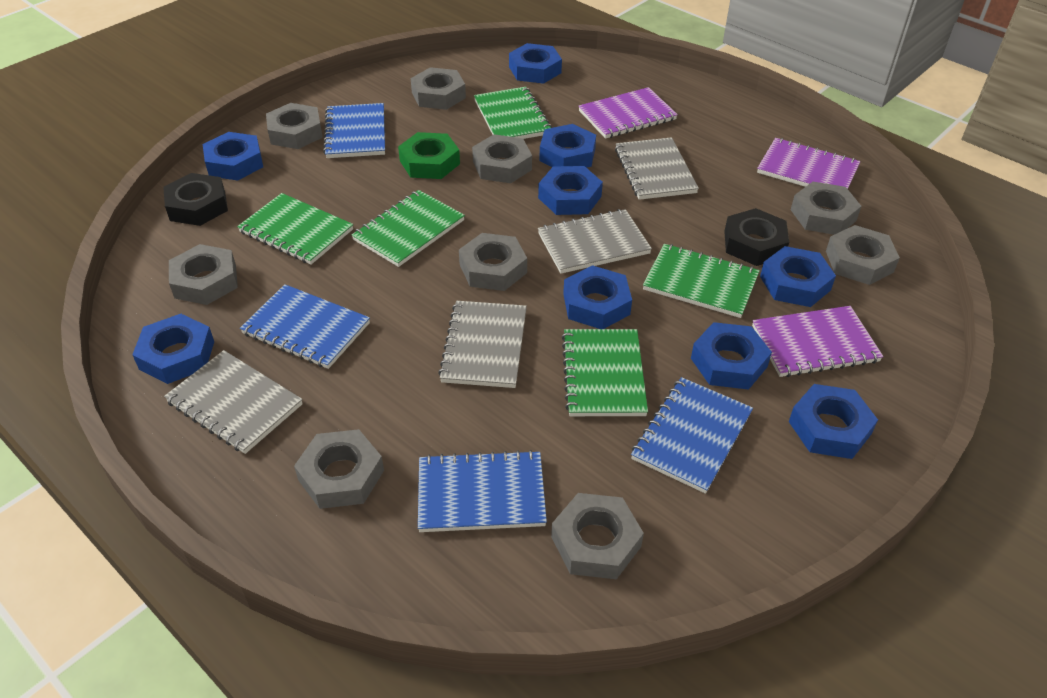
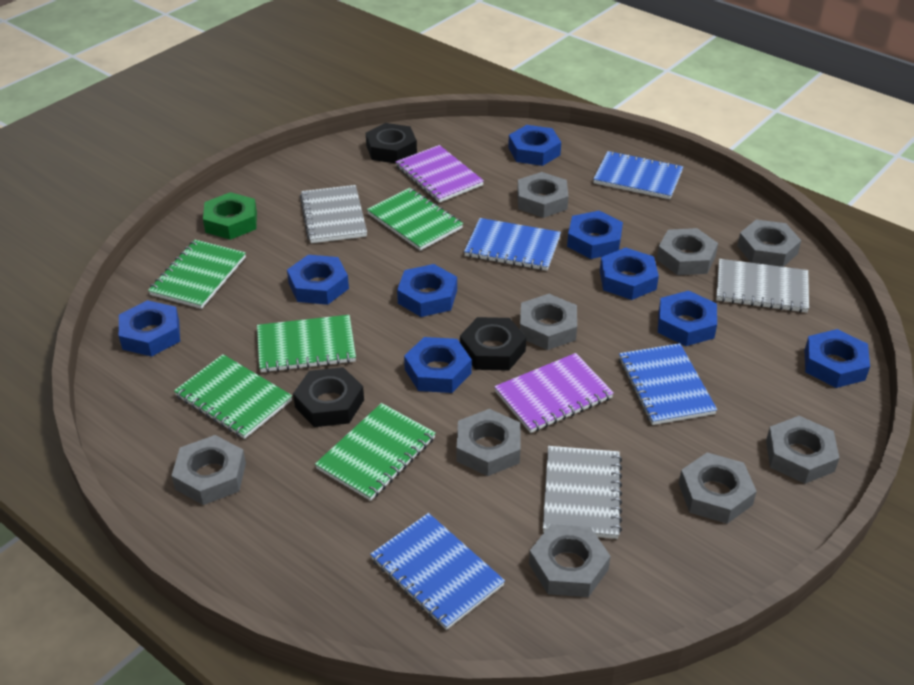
black nut: 2 -> 3
grey notebook: 4 -> 3
purple notebook: 3 -> 2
########################################
Exercise goal -> Copy the lines above exactly and exclude every image.

Solution ->
black nut: 2 -> 3
grey notebook: 4 -> 3
purple notebook: 3 -> 2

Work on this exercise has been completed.